PROBLEM TO WORK ON: Omit the images. Copy each entry word for word.

DATA SUPPLIED:
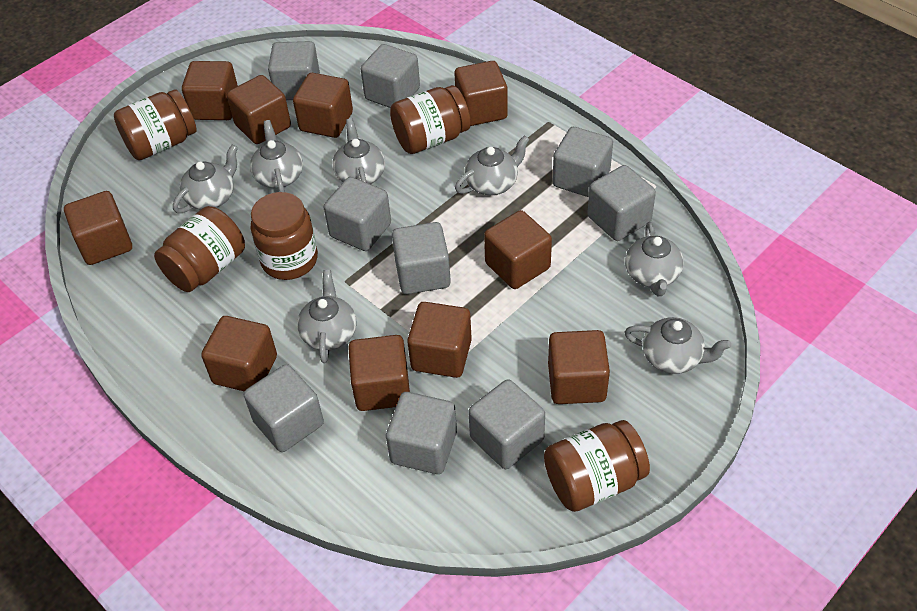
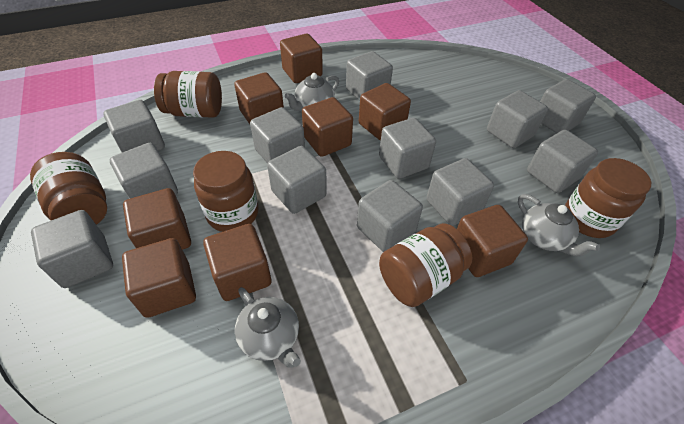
brown cube: 10 -> 8
grey cube: 9 -> 12
grey teapot: 7 -> 3

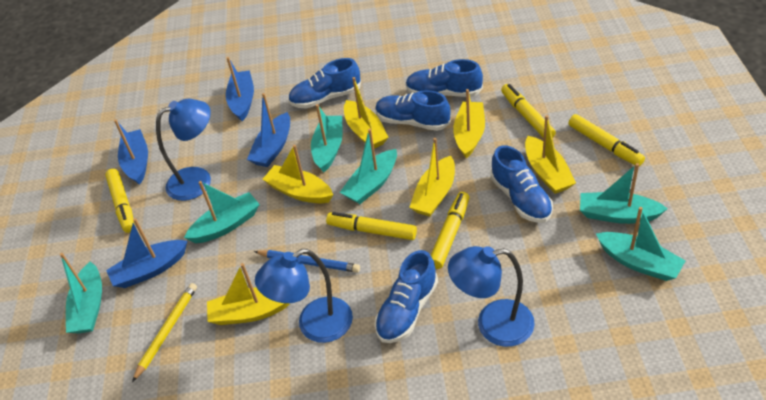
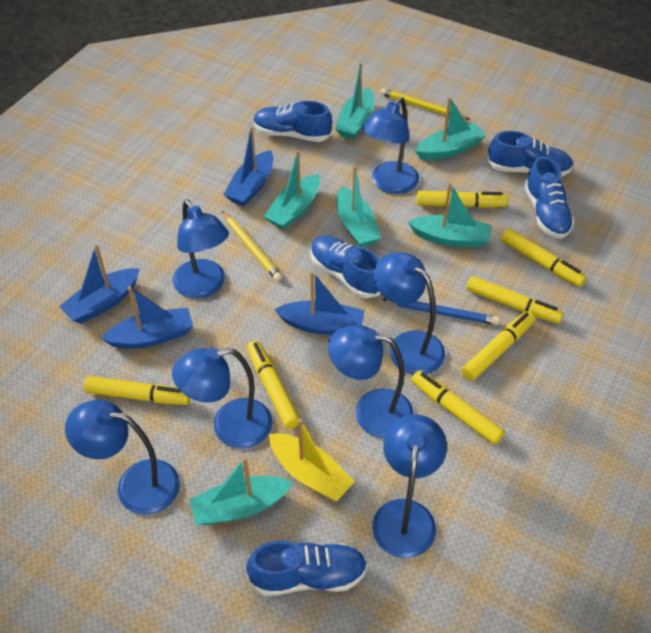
blue lamp: 3 -> 7
yellow boat: 6 -> 1
yellow marker: 5 -> 7
yellow pencil: 1 -> 2

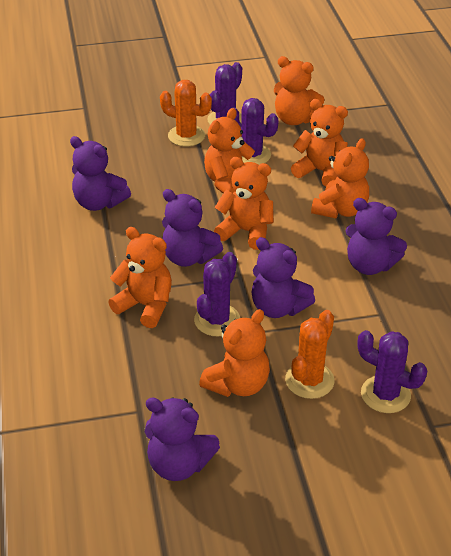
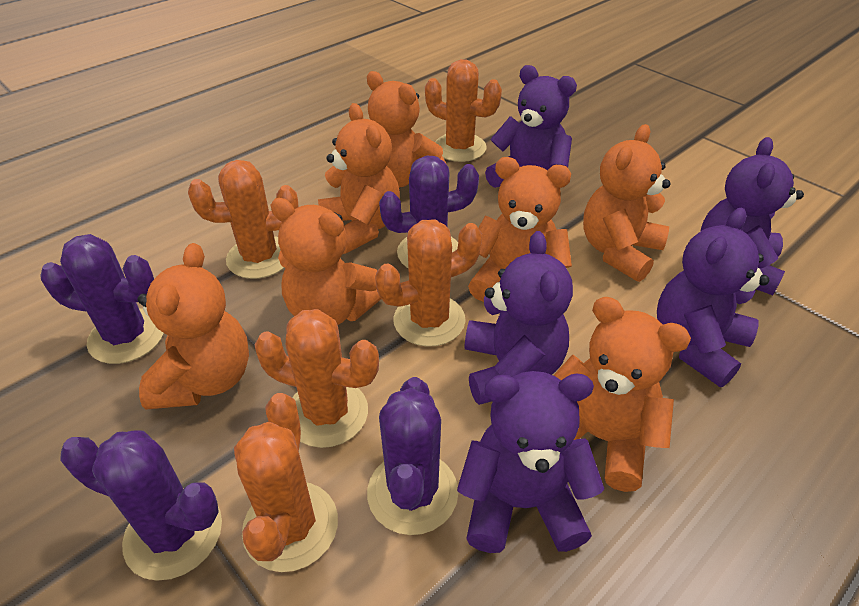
orange cactus: 2 -> 5

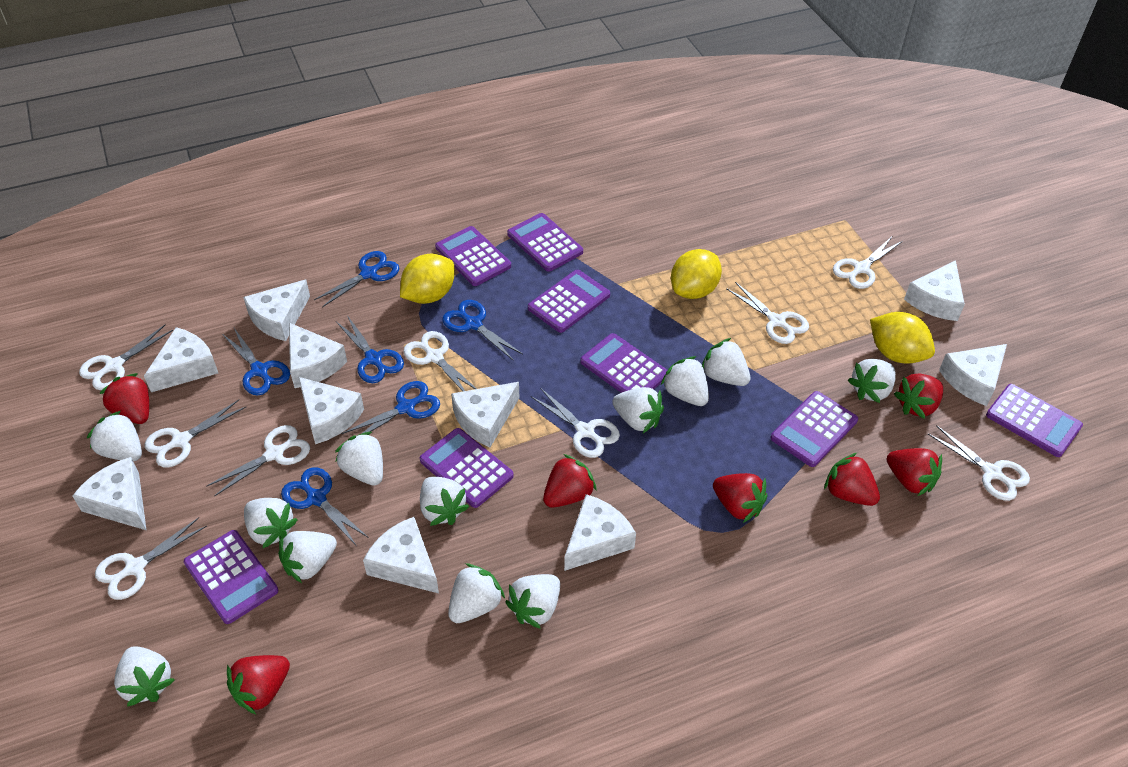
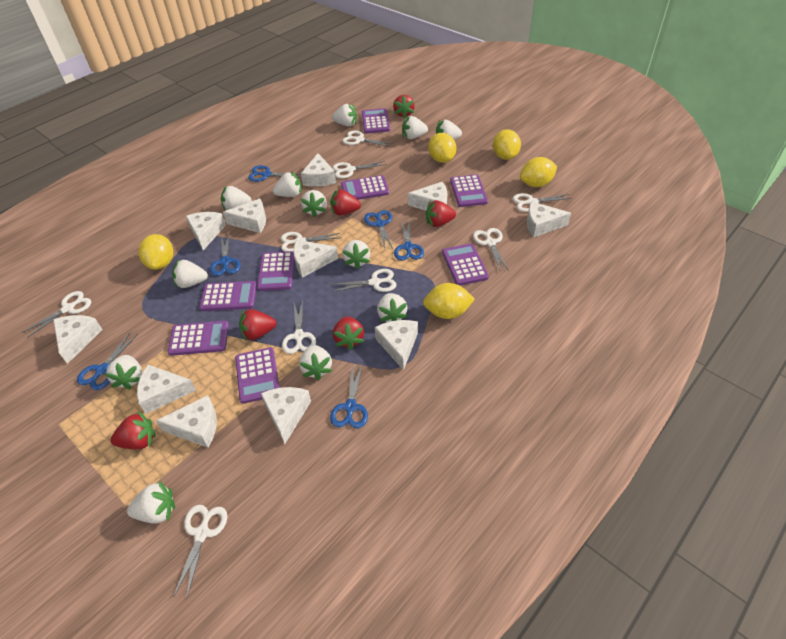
red strawberry: 7 -> 6
white cheese: 10 -> 11
yellow lemon: 3 -> 5

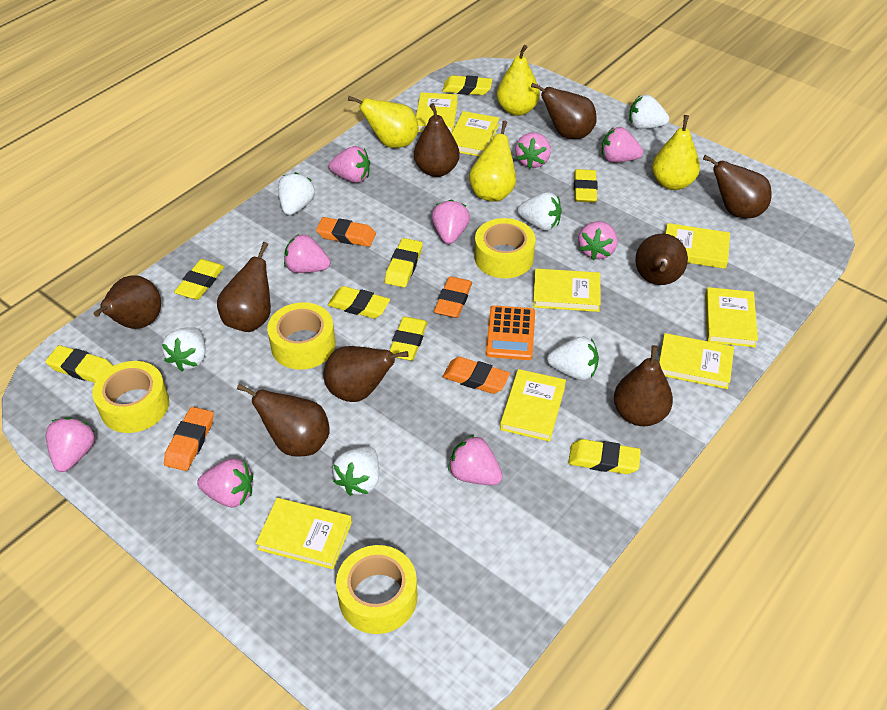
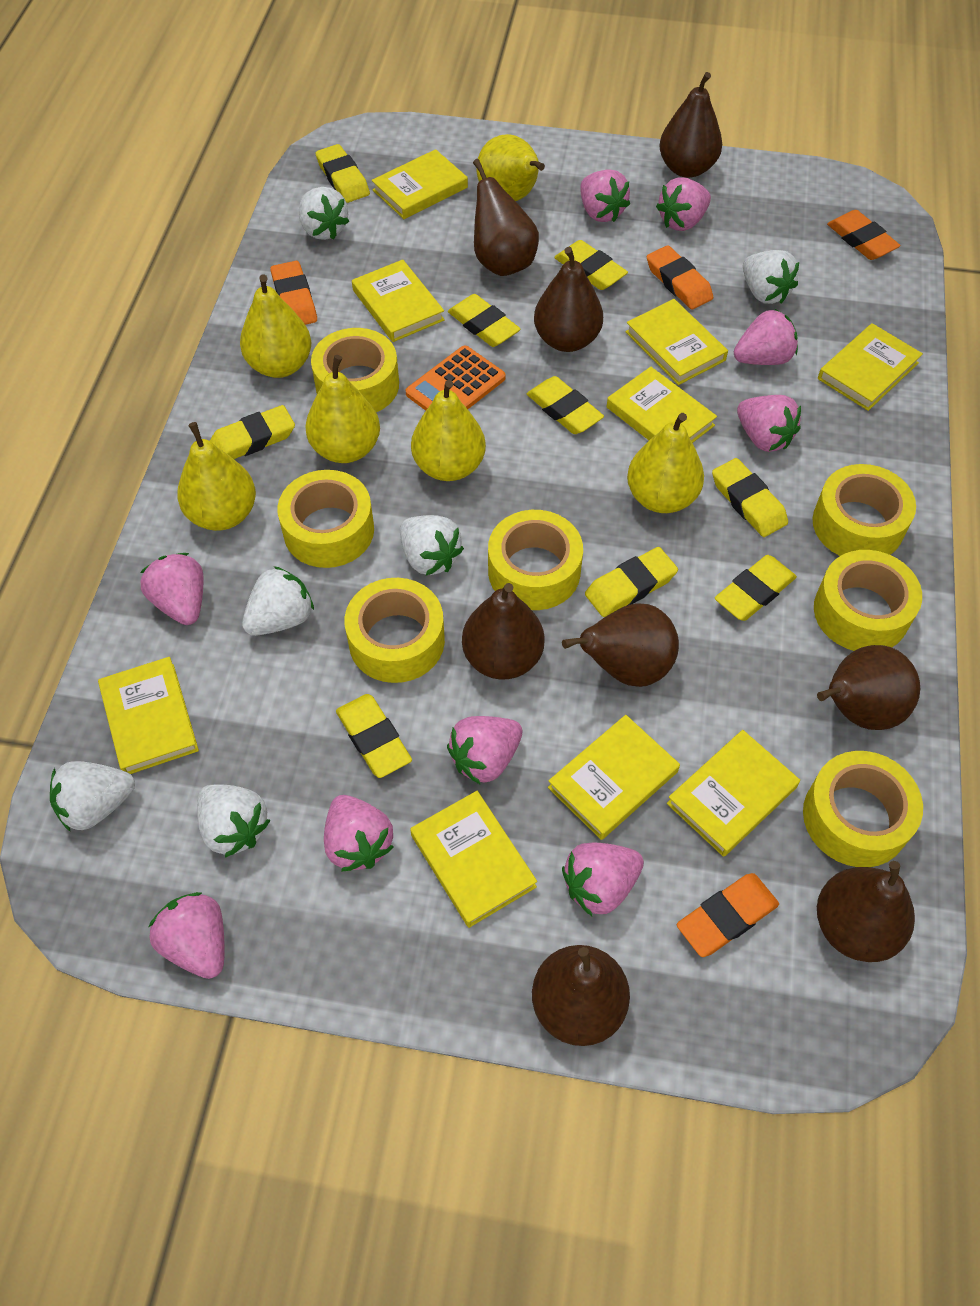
brown pear: 9 -> 8
yellow book: 8 -> 9
yellow eraser: 8 -> 9
yellow pear: 4 -> 6
yellow tape: 4 -> 7

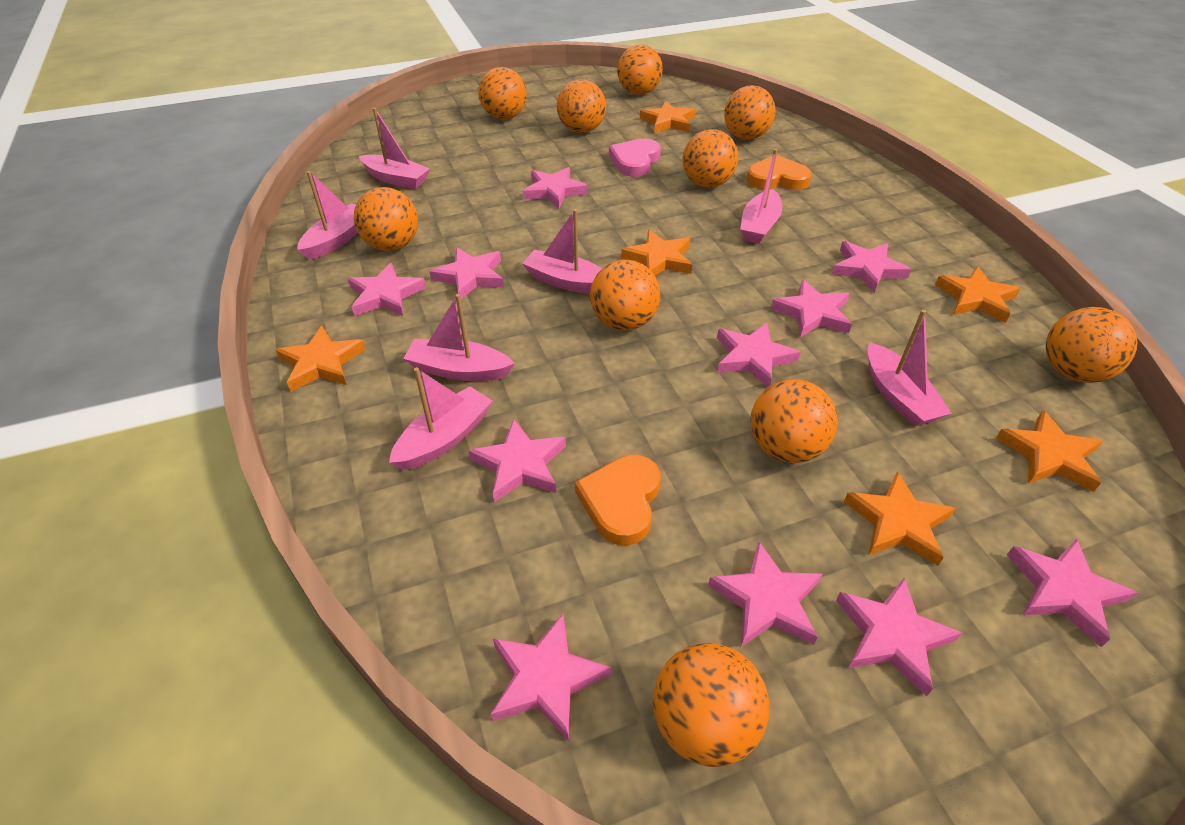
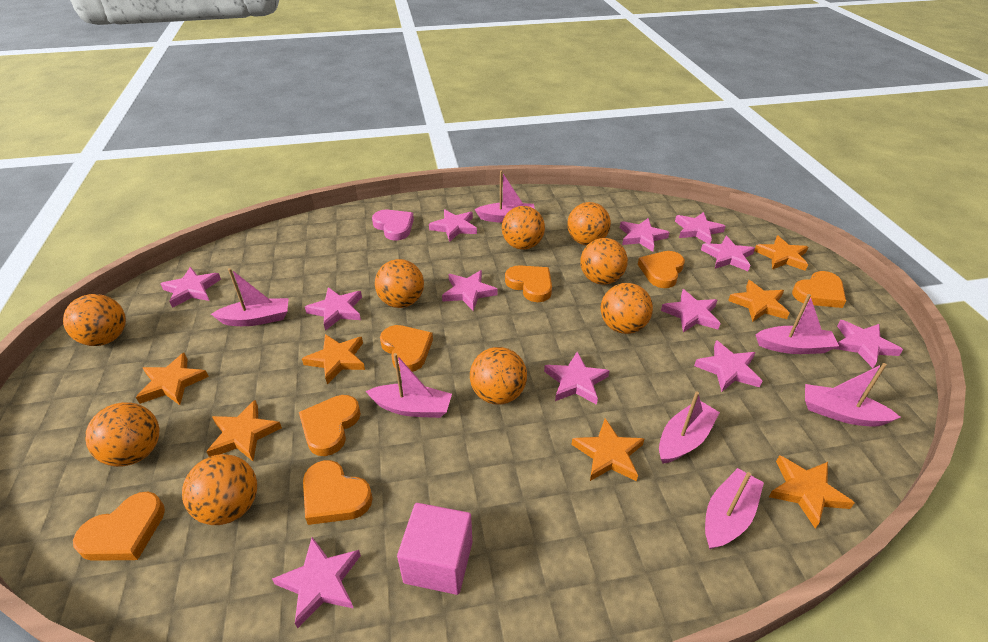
orange ball: 10 -> 9
orange heart: 2 -> 7
orange star: 6 -> 7
pink cube: 0 -> 1
pink star: 11 -> 12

EXERCISE SOLUTION:
brown cube: 10 -> 8
grey cube: 9 -> 12
grey teapot: 7 -> 3

blue lamp: 3 -> 7
yellow boat: 6 -> 1
yellow marker: 5 -> 7
yellow pencil: 1 -> 2

orange cactus: 2 -> 5

red strawberry: 7 -> 6
white cheese: 10 -> 11
yellow lemon: 3 -> 5

brown pear: 9 -> 8
yellow book: 8 -> 9
yellow eraser: 8 -> 9
yellow pear: 4 -> 6
yellow tape: 4 -> 7

orange ball: 10 -> 9
orange heart: 2 -> 7
orange star: 6 -> 7
pink cube: 0 -> 1
pink star: 11 -> 12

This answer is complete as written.